Work order
Search the entries below for the word "diode" and copy each line that has it.

Dataset entries

★ ★ ★ ★ ★ ★ ★

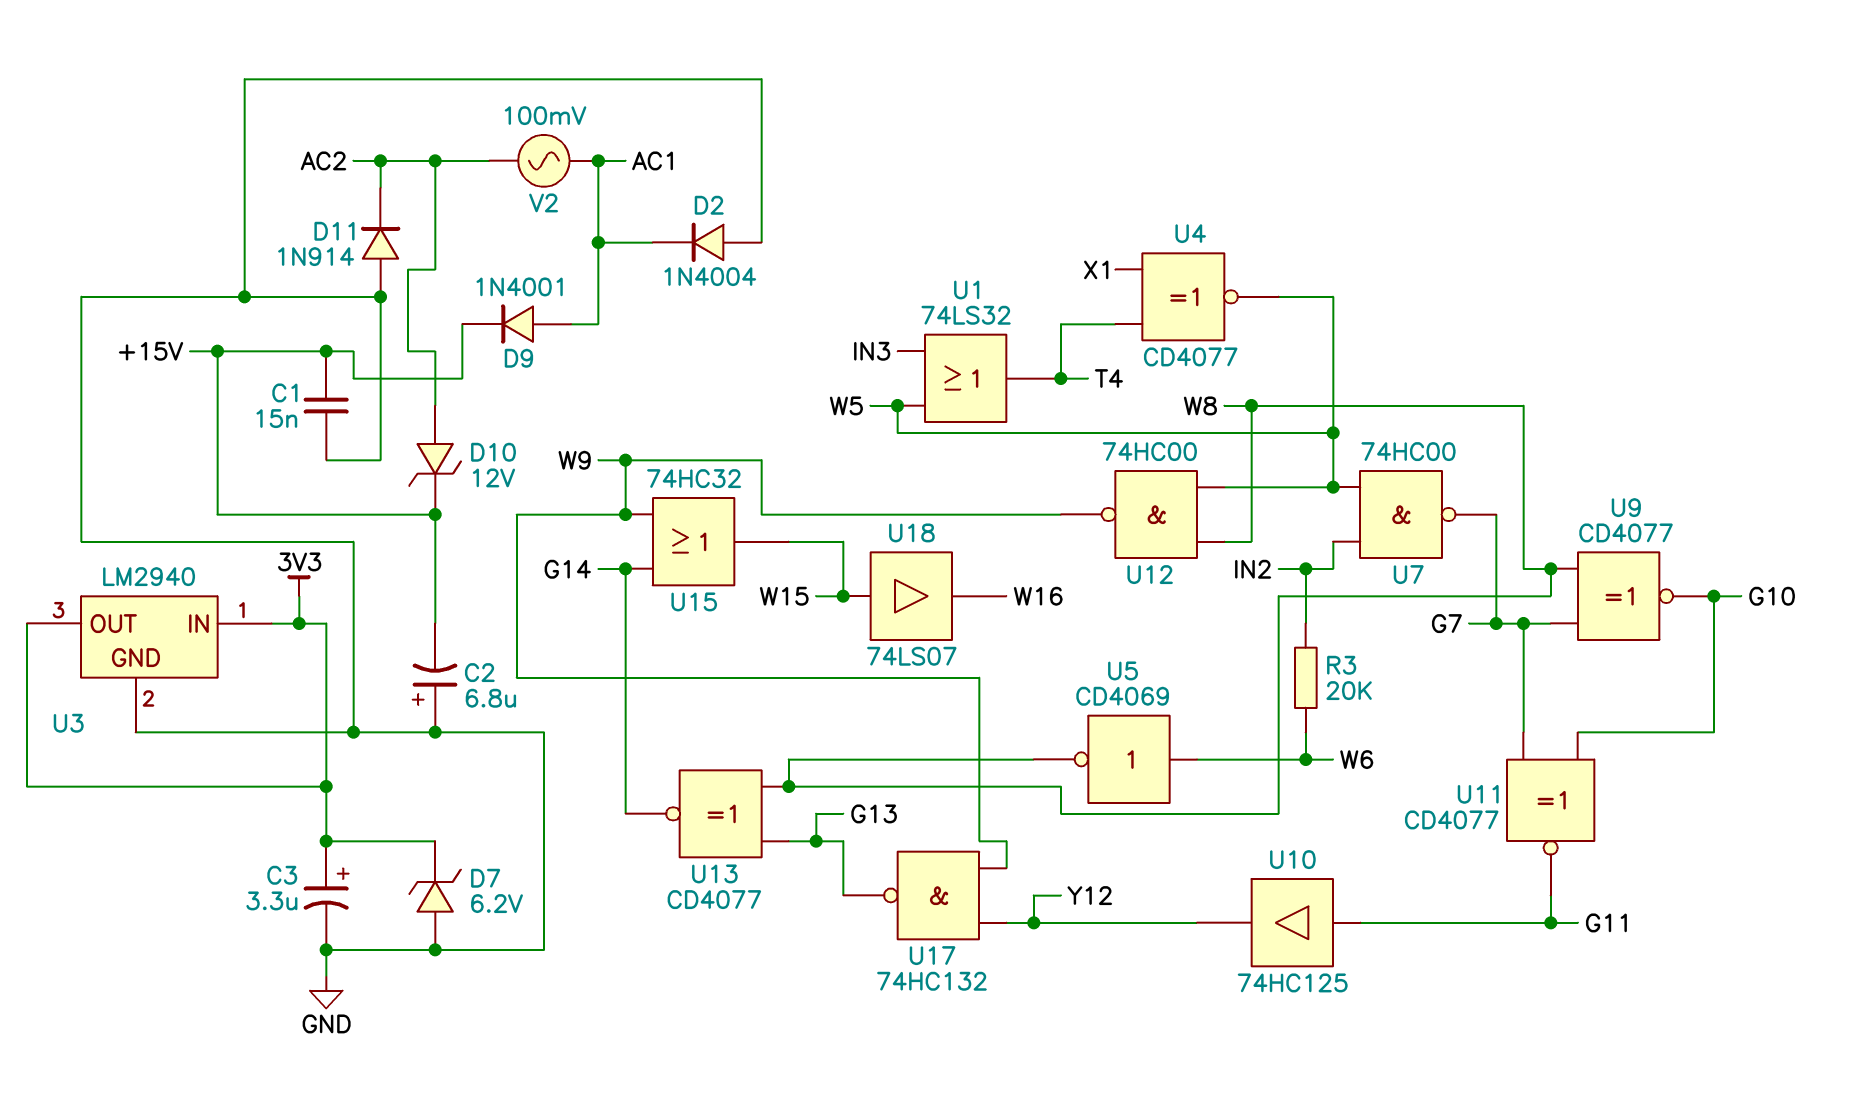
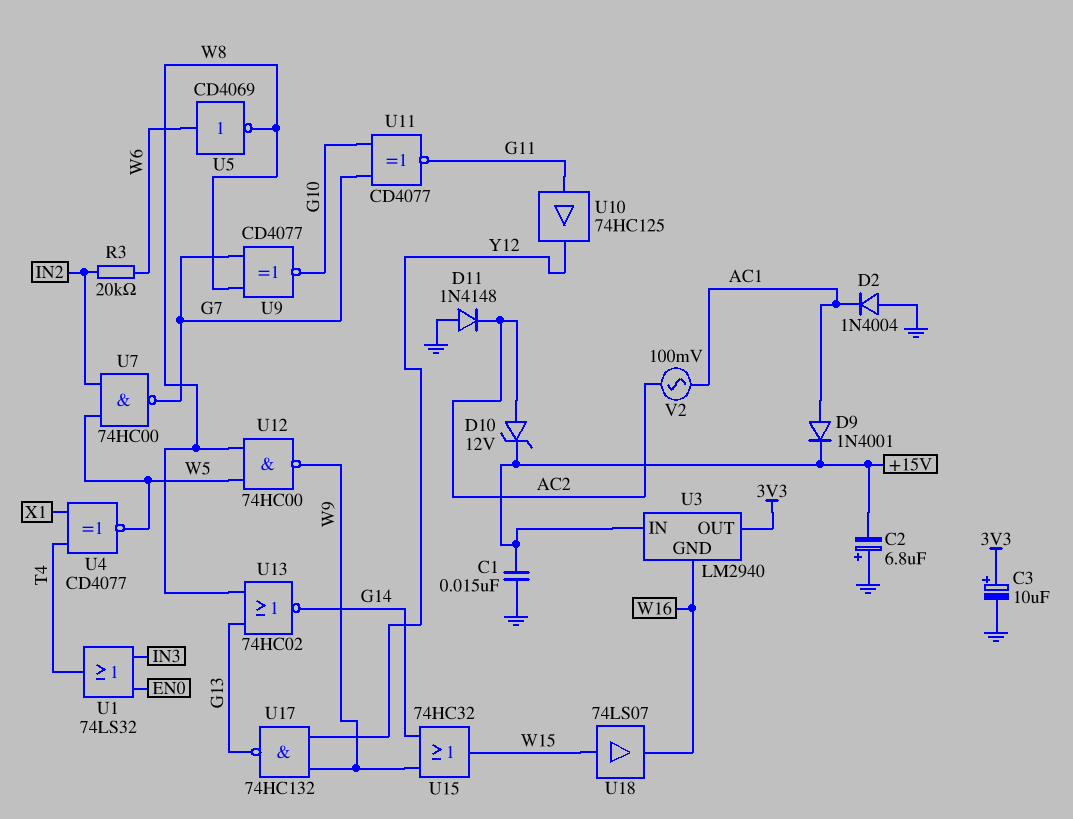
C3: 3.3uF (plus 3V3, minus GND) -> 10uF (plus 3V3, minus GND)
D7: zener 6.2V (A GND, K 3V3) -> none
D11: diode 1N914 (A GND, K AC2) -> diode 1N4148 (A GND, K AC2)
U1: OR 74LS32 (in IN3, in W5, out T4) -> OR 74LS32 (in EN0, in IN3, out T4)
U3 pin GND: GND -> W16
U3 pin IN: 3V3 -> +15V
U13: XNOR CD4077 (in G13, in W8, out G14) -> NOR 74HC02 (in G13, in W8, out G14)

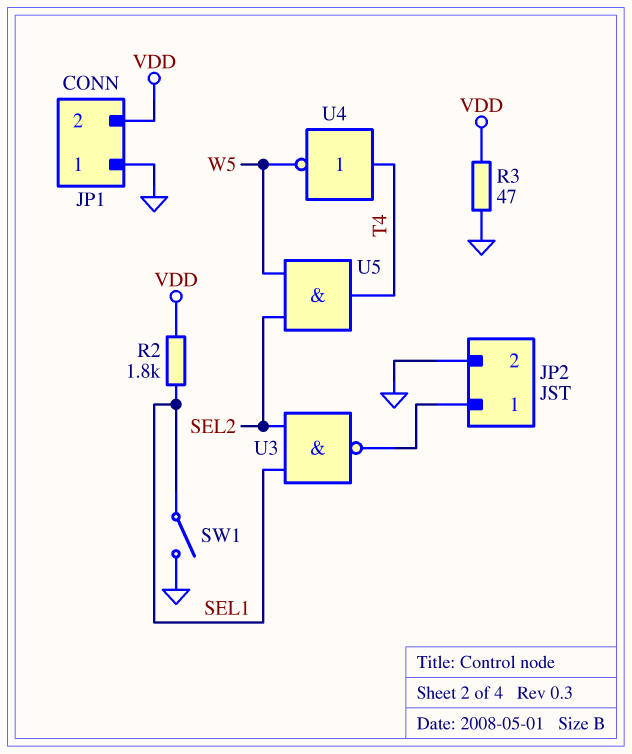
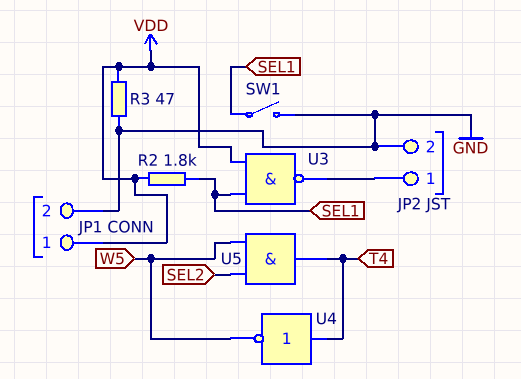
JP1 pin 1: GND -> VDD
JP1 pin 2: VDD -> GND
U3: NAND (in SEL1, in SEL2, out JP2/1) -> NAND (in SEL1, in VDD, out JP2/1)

★ ★ ★ ★ ★ ★ ★

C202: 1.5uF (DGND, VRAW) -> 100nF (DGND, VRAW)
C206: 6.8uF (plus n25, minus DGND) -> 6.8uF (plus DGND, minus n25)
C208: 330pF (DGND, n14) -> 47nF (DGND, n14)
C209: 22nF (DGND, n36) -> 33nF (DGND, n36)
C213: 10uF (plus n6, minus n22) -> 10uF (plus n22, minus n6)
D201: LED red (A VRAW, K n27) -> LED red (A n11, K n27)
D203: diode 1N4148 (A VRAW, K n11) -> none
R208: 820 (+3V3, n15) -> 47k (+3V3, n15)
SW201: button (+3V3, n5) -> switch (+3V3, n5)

★ ★ ★ ★ ★ ★ ★

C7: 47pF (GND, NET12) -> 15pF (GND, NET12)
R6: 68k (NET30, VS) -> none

★ ★ ★ ★ ★ ★ ★

Response area
D11: diode 1N914 (A GND, K AC2) -> diode 1N4148 (A GND, K AC2)
D203: diode 1N4148 (A VRAW, K n11) -> none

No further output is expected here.